[Version comparison data]
Segment Open

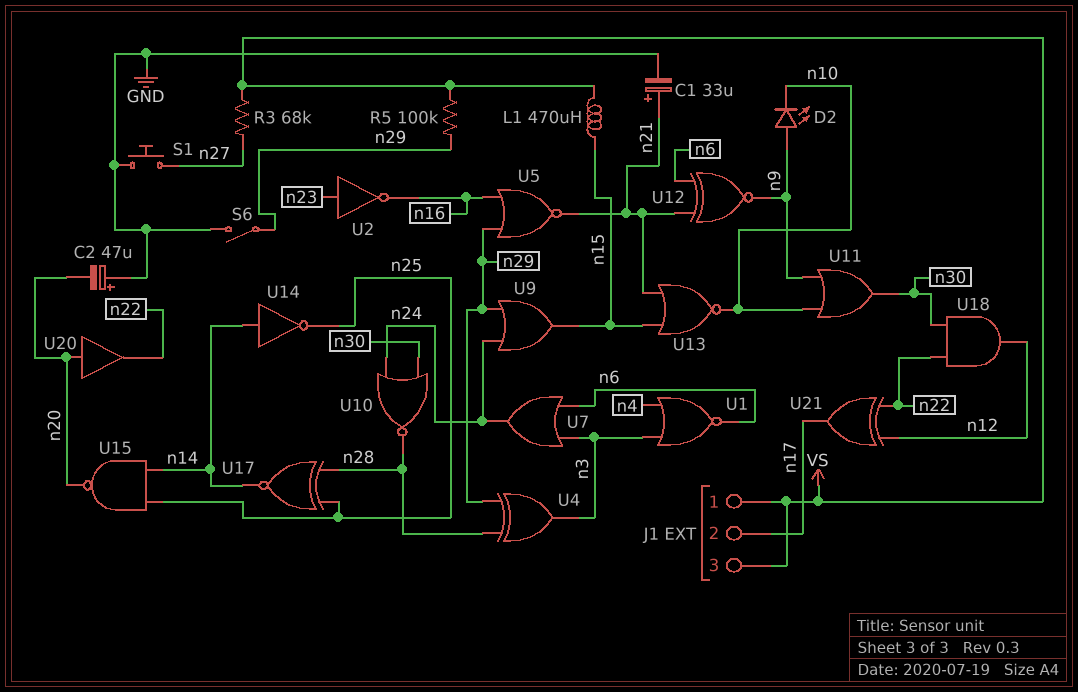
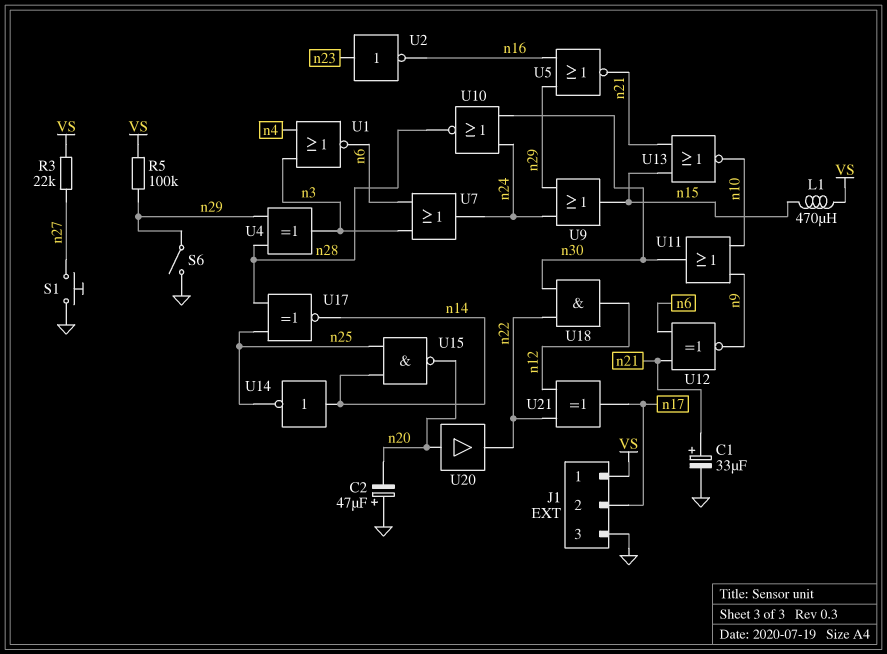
D2: LED (A n9, K n10) -> none
J1 pin 3: VS -> GND
R3: 68k (VS, n27) -> 22k (VS, n27)

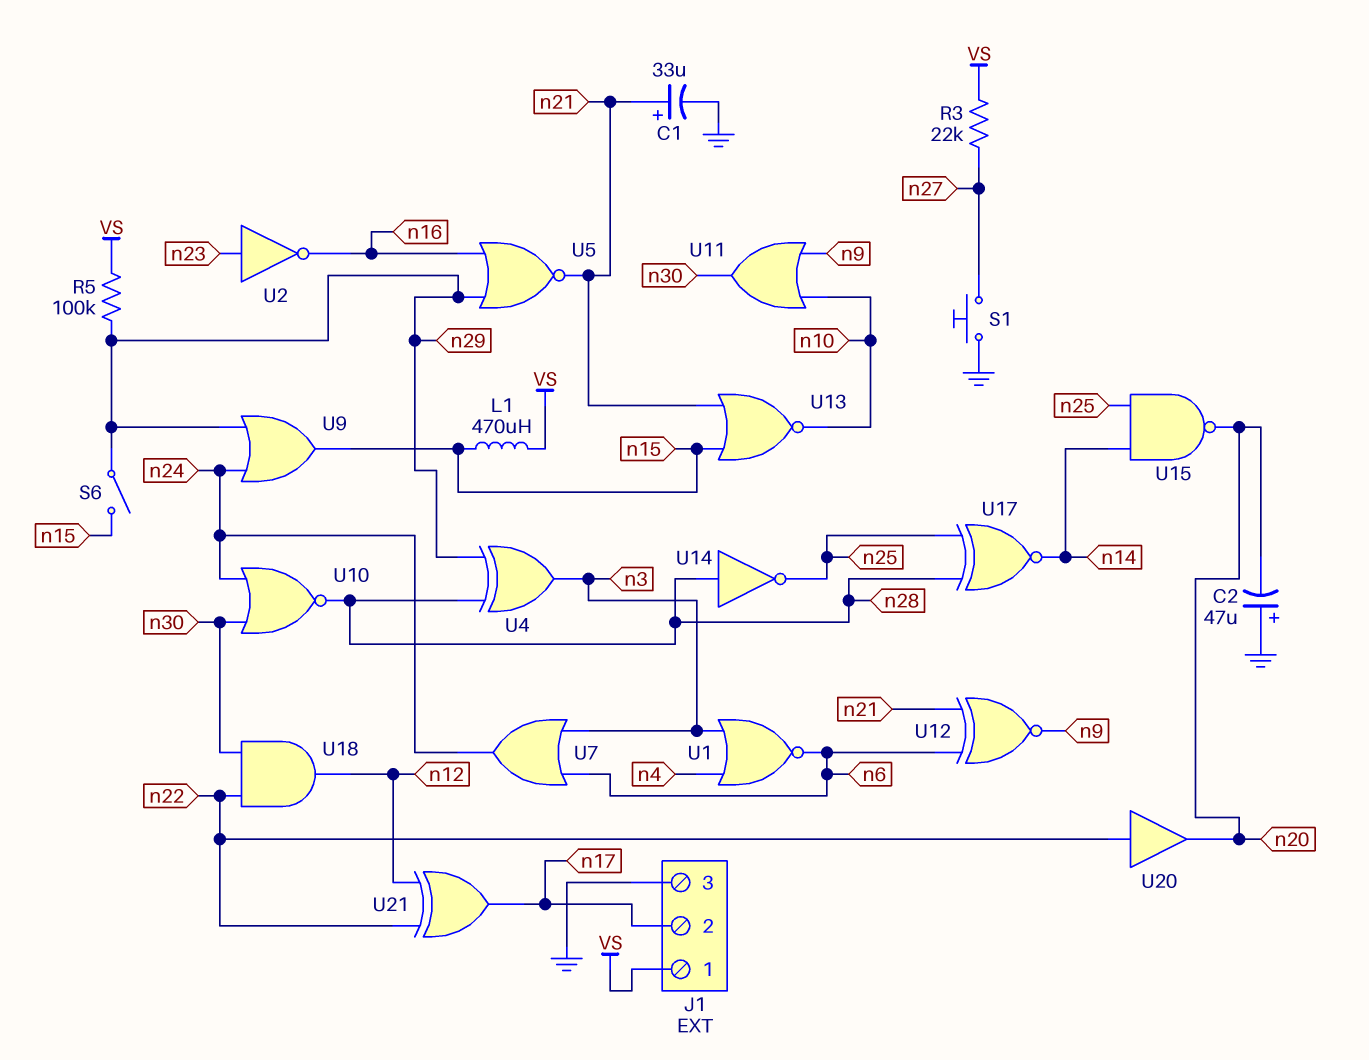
S6: switch (GND, n29) -> switch (n15, n29)
U14: NOT (in n14, out n25) -> NOT (in n28, out n25)
U20: buffer (in n20, out n22) -> buffer (in n22, out n20)

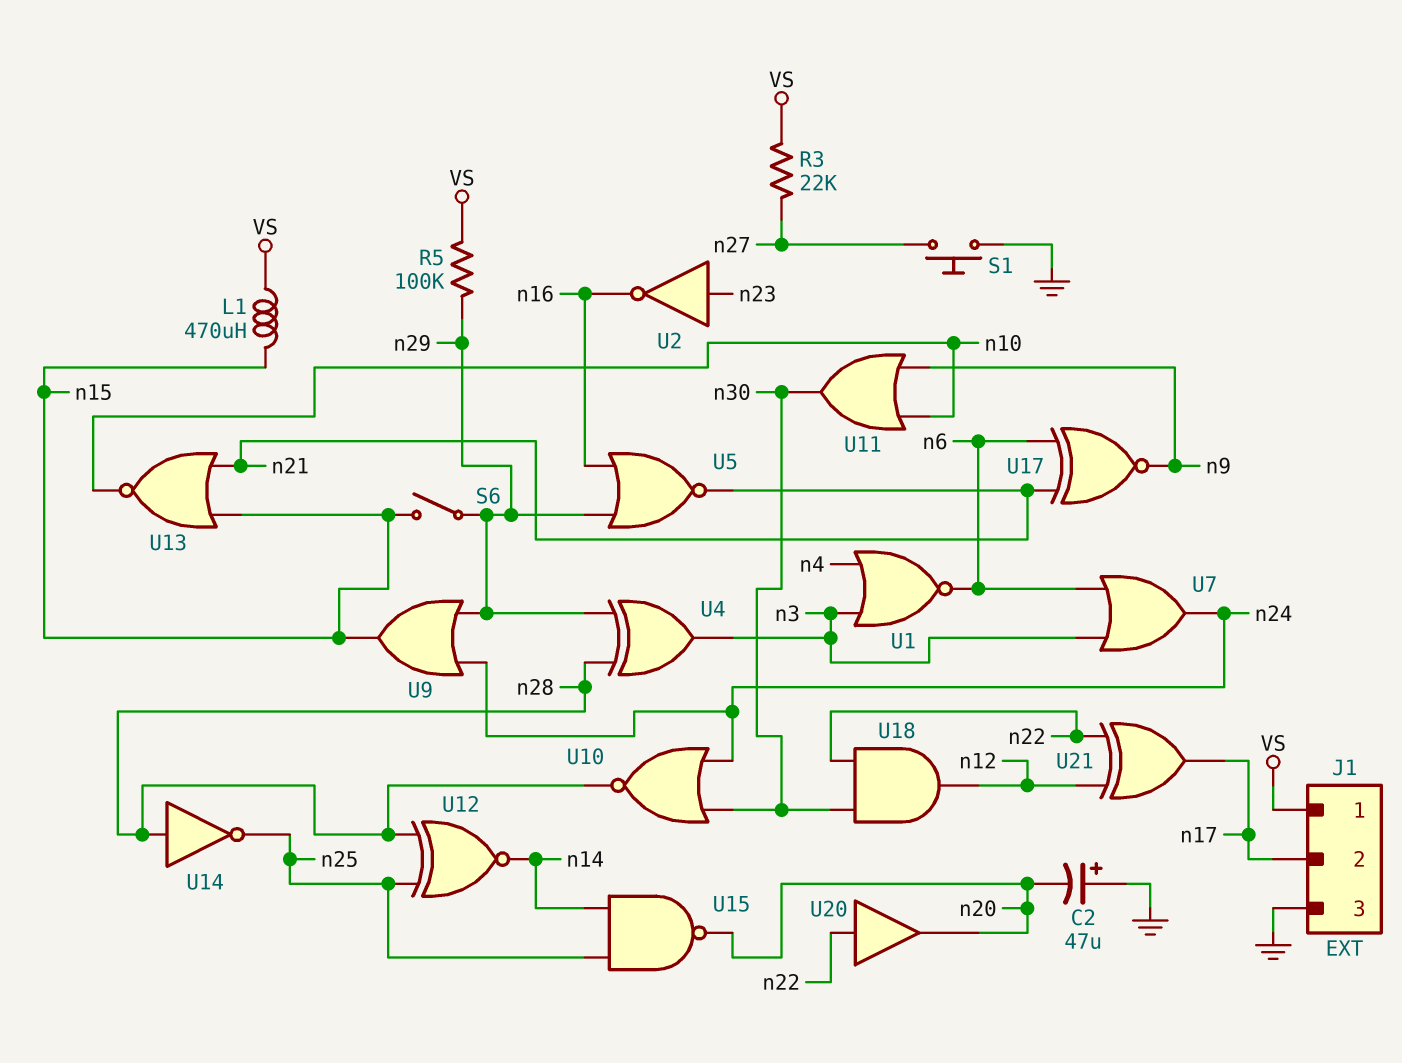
C1: 33uF (plus n21, minus GND) -> none
U12: XNOR (in n6, in n21, out n9) -> XNOR (in n25, in n28, out n14)
U17: XNOR (in n25, in n28, out n14) -> XNOR (in n6, in n21, out n9)

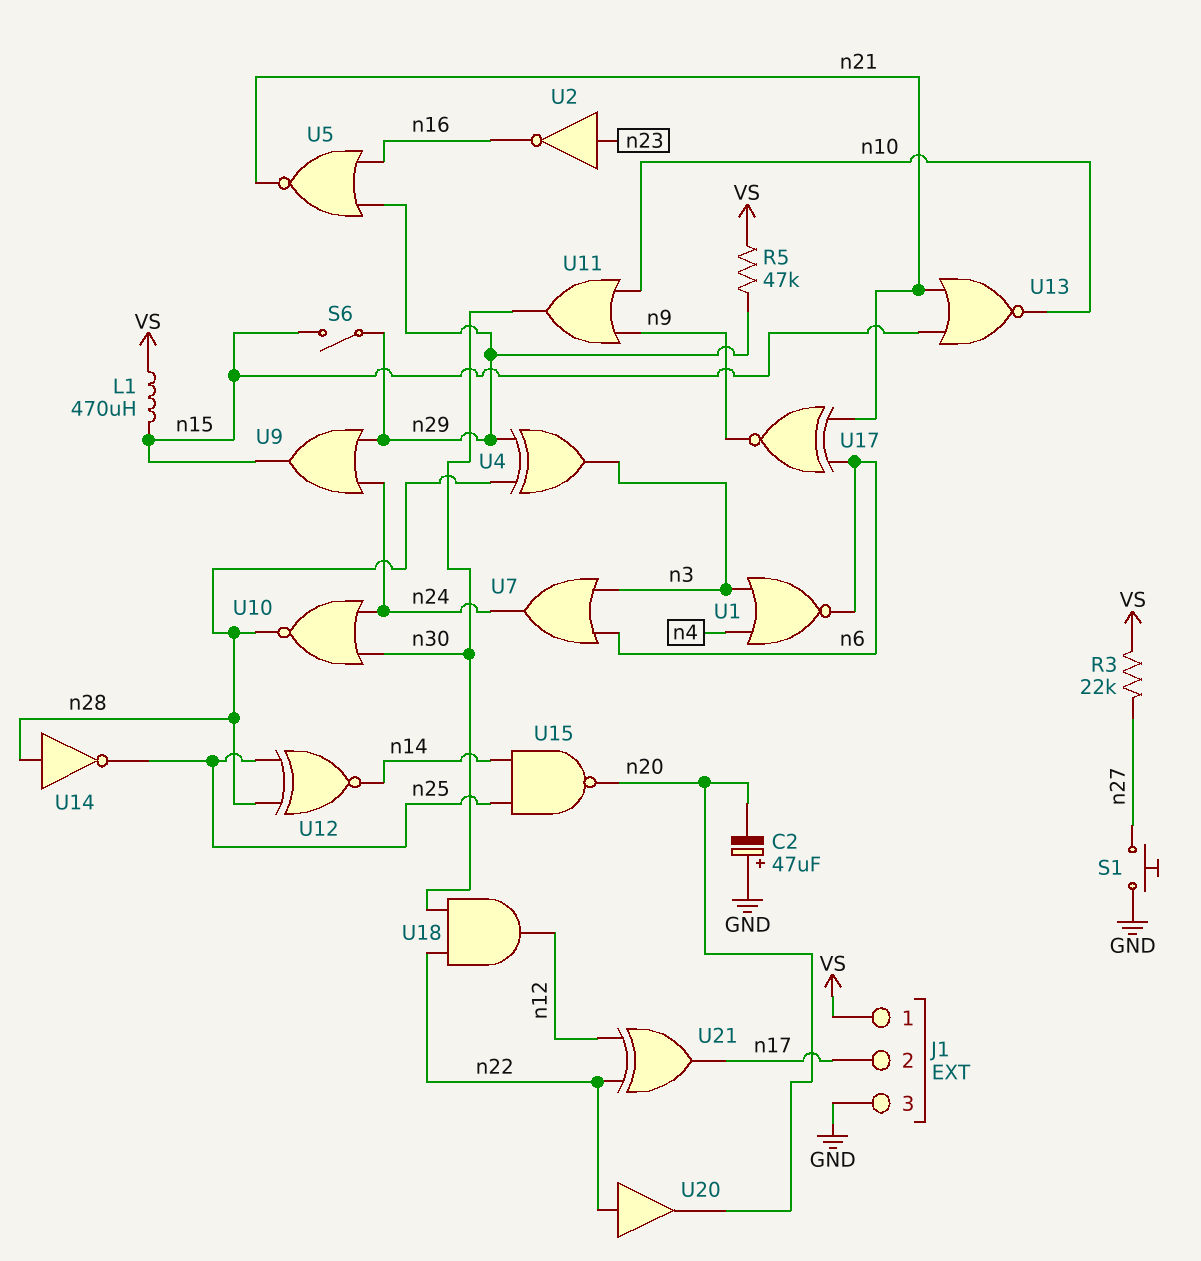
R5: 100k (VS, n29) -> 47k (VS, n29)

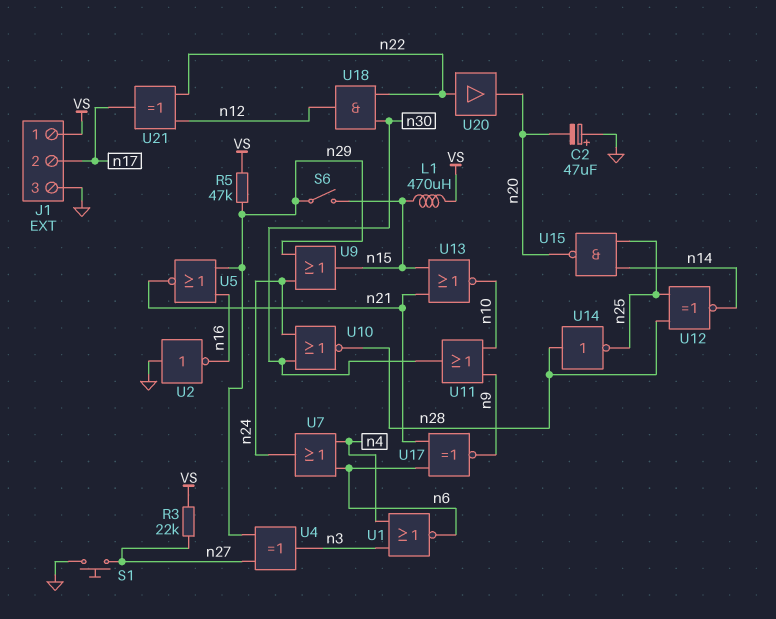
U2: NOT (in n23, out n16) -> NOT (in GND, out n16)
U4: XOR (in n28, in n29, out n3) -> XOR (in n27, in n29, out n3)
U7: OR (in n3, in n6, out n24) -> OR (in n4, in n6, out n24)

Segment Closed

■ Task prompt ■
What the answer must hold: all the data above, given again exactly, without pictures.

■ Exercise response ■
D2: LED (A n9, K n10) -> none
J1 pin 3: VS -> GND
R3: 68k (VS, n27) -> 22k (VS, n27)

S6: switch (GND, n29) -> switch (n15, n29)
U14: NOT (in n14, out n25) -> NOT (in n28, out n25)
U20: buffer (in n20, out n22) -> buffer (in n22, out n20)

C1: 33uF (plus n21, minus GND) -> none
U12: XNOR (in n6, in n21, out n9) -> XNOR (in n25, in n28, out n14)
U17: XNOR (in n25, in n28, out n14) -> XNOR (in n6, in n21, out n9)

R5: 100k (VS, n29) -> 47k (VS, n29)

U2: NOT (in n23, out n16) -> NOT (in GND, out n16)
U4: XOR (in n28, in n29, out n3) -> XOR (in n27, in n29, out n3)
U7: OR (in n3, in n6, out n24) -> OR (in n4, in n6, out n24)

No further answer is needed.